## BRIEF
Look through the material that follows and show every line with the string "DRIVER".

□ □ □ □

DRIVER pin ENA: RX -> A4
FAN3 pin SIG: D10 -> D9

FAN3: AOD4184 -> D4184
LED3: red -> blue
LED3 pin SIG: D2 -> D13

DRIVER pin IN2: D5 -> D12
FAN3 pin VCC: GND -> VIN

□ □ □ □

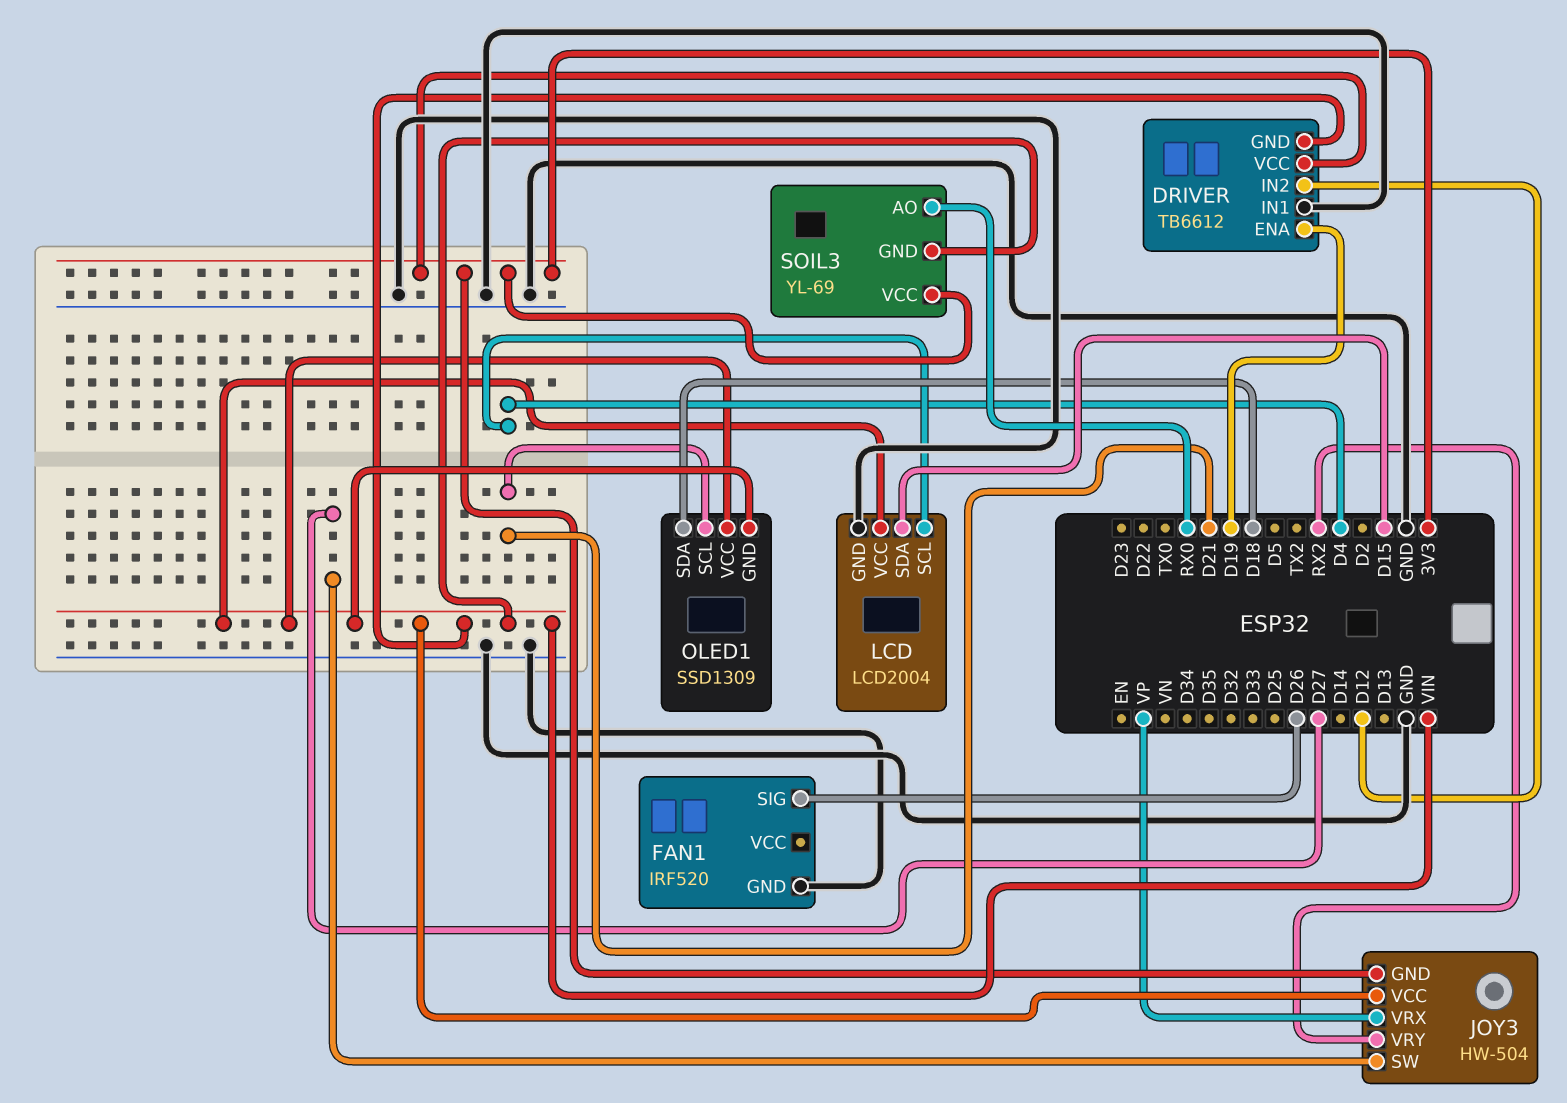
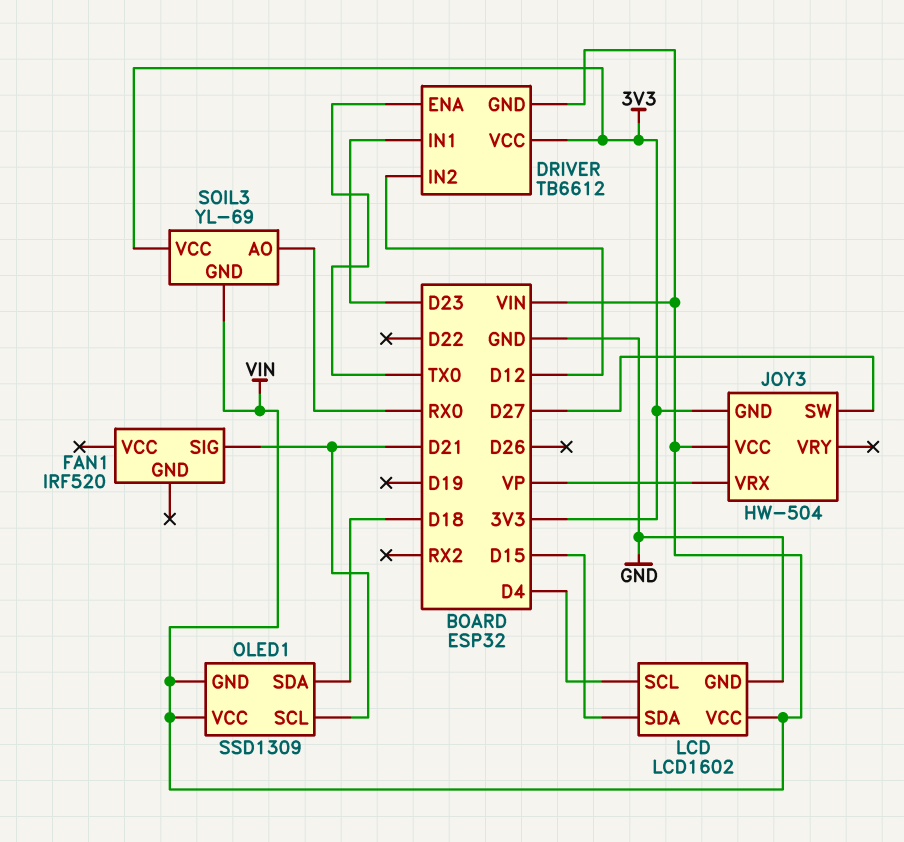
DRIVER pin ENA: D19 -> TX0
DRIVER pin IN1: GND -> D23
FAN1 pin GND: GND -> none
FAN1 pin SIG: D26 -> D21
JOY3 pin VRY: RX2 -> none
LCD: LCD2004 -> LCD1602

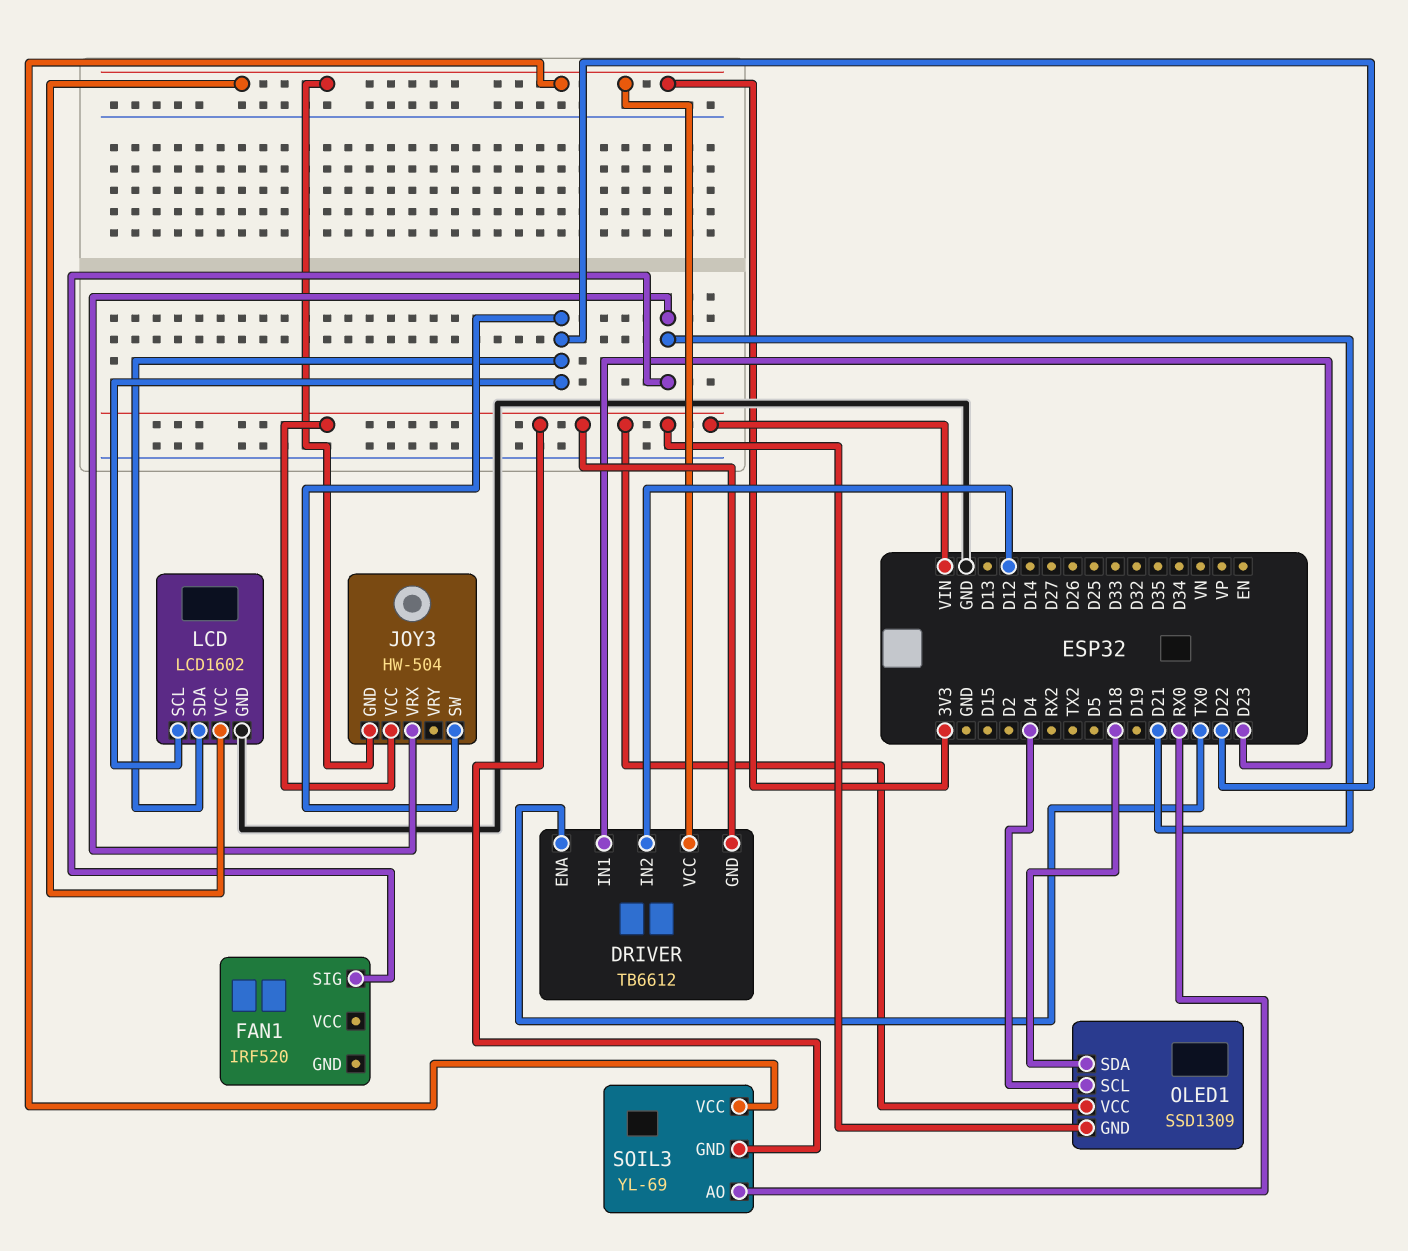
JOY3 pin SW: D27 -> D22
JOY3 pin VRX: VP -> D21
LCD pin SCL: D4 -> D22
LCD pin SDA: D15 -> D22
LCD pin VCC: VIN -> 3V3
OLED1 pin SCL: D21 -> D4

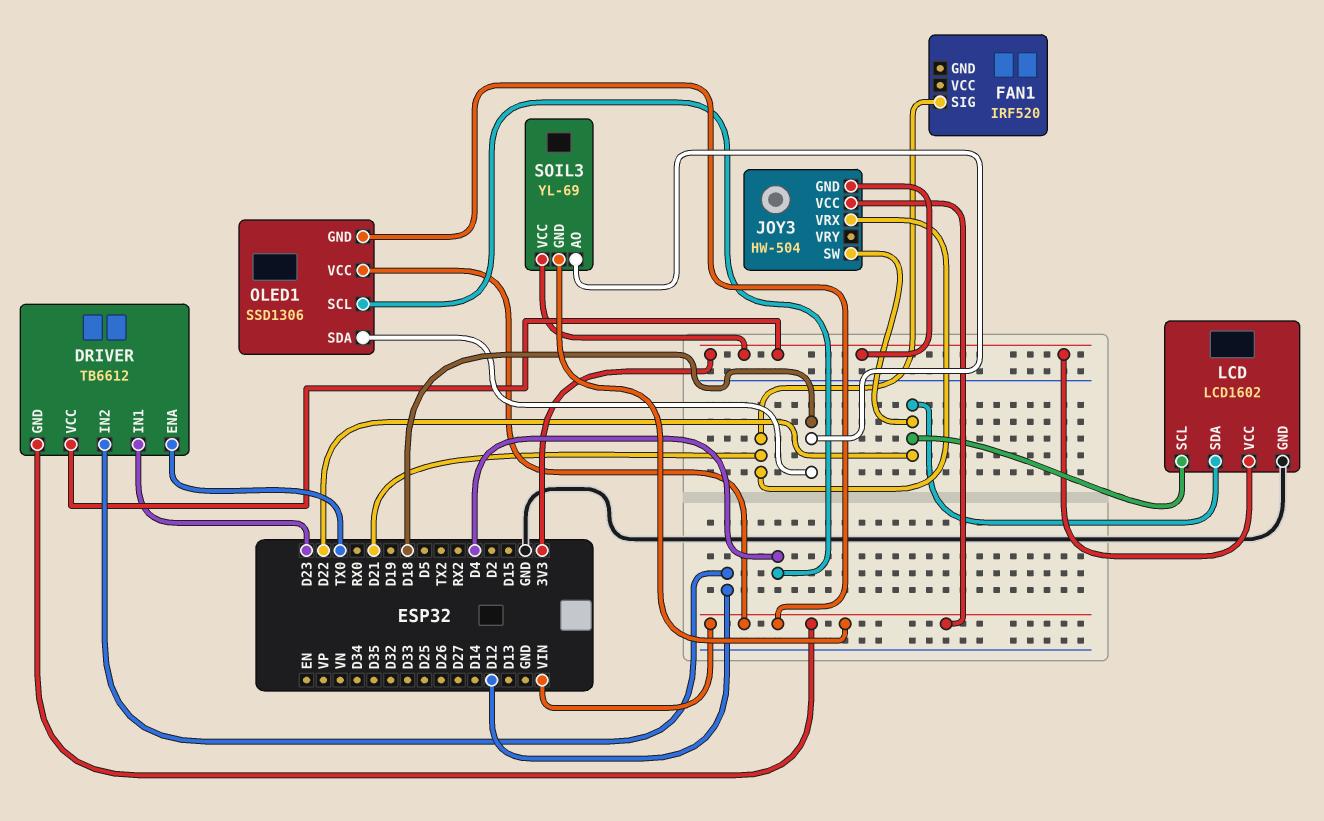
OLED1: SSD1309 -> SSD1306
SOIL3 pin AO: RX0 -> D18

□ □ □ □

## OUTPUT FOR THIS TASK
DRIVER pin ENA: RX -> A4
DRIVER pin IN2: D5 -> D12
DRIVER pin ENA: D19 -> TX0
DRIVER pin IN1: GND -> D23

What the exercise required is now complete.